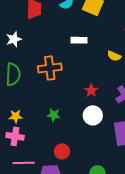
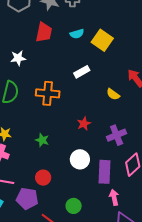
white rectangle: (79, 40) -> (82, 72), turned -42
white circle: (93, 115) -> (80, 159), moved

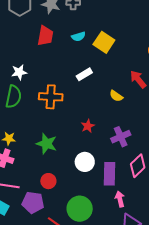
white star: (18, 58) -> (19, 72), moved
green star: (42, 140) -> (47, 144), size x1.5
green circle: (74, 206) -> (80, 209), size x1.6

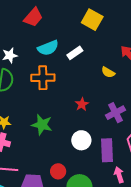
red trapezoid: (45, 36) -> (33, 17), turned 35
cyan semicircle: (78, 36) -> (48, 48), moved, size x1.5
red circle: (48, 181) -> (58, 171), moved

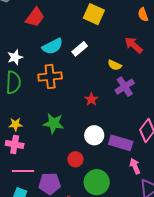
purple cross: (115, 113) -> (125, 87), moved
purple rectangle: (107, 150) -> (121, 143), turned -65
red circle: (58, 171) -> (75, 159), moved

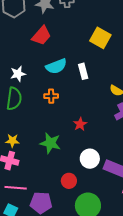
white rectangle: (80, 49) -> (83, 71), turned -70
orange cross: (50, 76) -> (51, 96), size x0.6
red star: (91, 99) -> (80, 124), moved

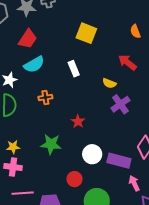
cyan semicircle: (56, 66) -> (34, 64), moved

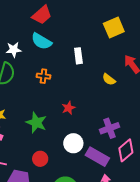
yellow square: (86, 33) -> (114, 27), moved, turned 30
cyan semicircle: (34, 64) -> (41, 41), turned 45
purple cross: (120, 104) -> (109, 128), moved
red circle: (75, 179) -> (40, 159), moved

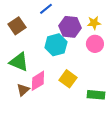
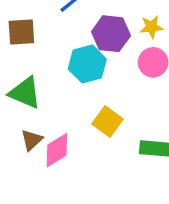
brown square: (17, 26) -> (21, 32), turned 30
pink diamond: (38, 81) -> (57, 150), moved

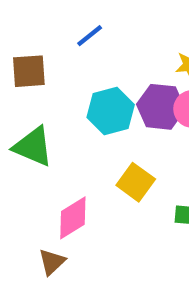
purple hexagon: (111, 34) -> (161, 107), moved
brown triangle: (32, 140) -> (52, 262), moved

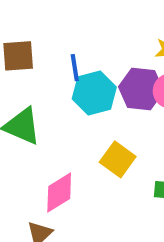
blue line: (90, 36) -> (75, 68), moved, turned -60

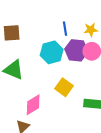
blue line: (75, 68) -> (65, 29), moved

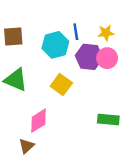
cyan hexagon: (52, 52) -> (55, 45), moved
yellow square: (64, 87) -> (61, 85), moved

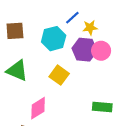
blue line: (76, 32) -> (72, 18), moved, turned 56
yellow star: (106, 33) -> (90, 28), moved

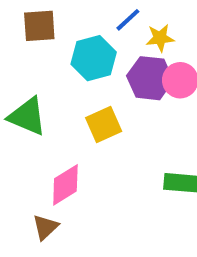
brown square: (15, 31) -> (39, 26), moved
yellow square: (59, 75) -> (104, 124), turned 30

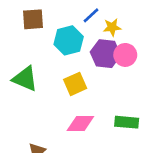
pink diamond: (65, 185) -> (80, 124), moved, turned 32

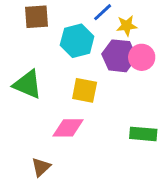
yellow square: (75, 84) -> (85, 90), turned 35
pink diamond: (80, 124) -> (68, 128), moved

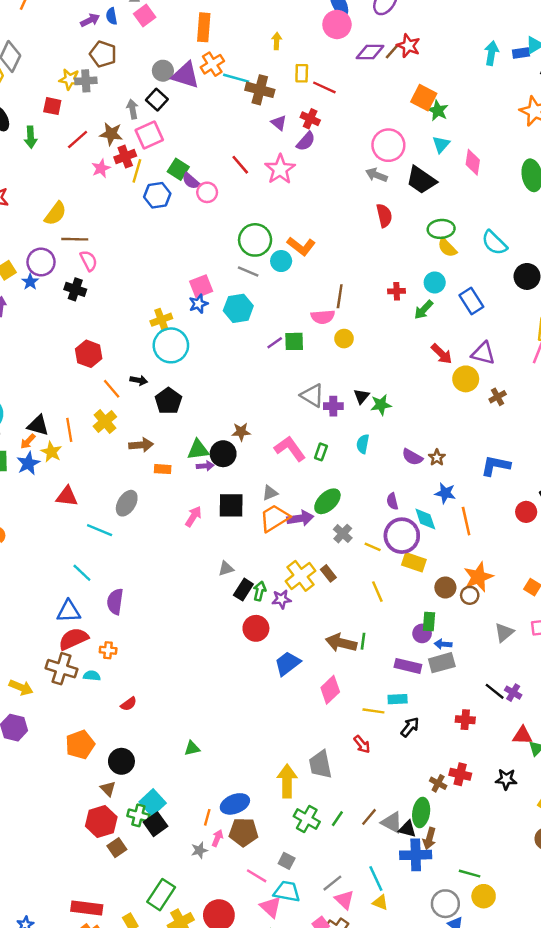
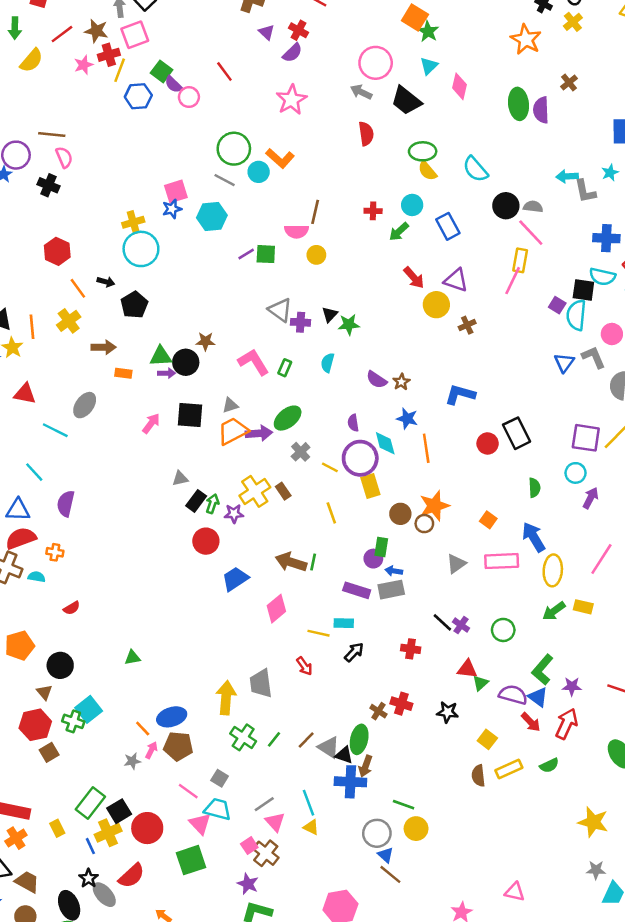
pink star: (280, 169) -> (291, 100), moved
yellow semicircle: (55, 214) -> (31, 60), moved
yellow rectangle: (414, 562) -> (370, 486), turned 50
orange line: (207, 817) -> (143, 728), turned -63
black square: (155, 824) -> (119, 811), moved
━━━━━━━━━━━━━━━━━━━━
## Action item
Transcribe, word for word, the line holding "brown triangle: (32, 140) -> (52, 262), moved" and all lines after it in the entries above, ending with the last. Only those lines; no pictures.

## Output of the exercise
brown triangle: (32, 140) -> (52, 262), moved

blue line: (90, 36) -> (75, 68), moved, turned -60

blue line: (75, 68) -> (65, 29), moved

cyan hexagon: (52, 52) -> (55, 45), moved
yellow square: (64, 87) -> (61, 85), moved

blue line: (76, 32) -> (72, 18), moved, turned 56
yellow star: (106, 33) -> (90, 28), moved

brown square: (15, 31) -> (39, 26), moved
yellow square: (59, 75) -> (104, 124), turned 30

pink diamond: (65, 185) -> (80, 124), moved, turned 32

yellow square: (75, 84) -> (85, 90), turned 35
pink diamond: (80, 124) -> (68, 128), moved

pink star: (280, 169) -> (291, 100), moved
yellow semicircle: (55, 214) -> (31, 60), moved
yellow rectangle: (414, 562) -> (370, 486), turned 50
orange line: (207, 817) -> (143, 728), turned -63
black square: (155, 824) -> (119, 811), moved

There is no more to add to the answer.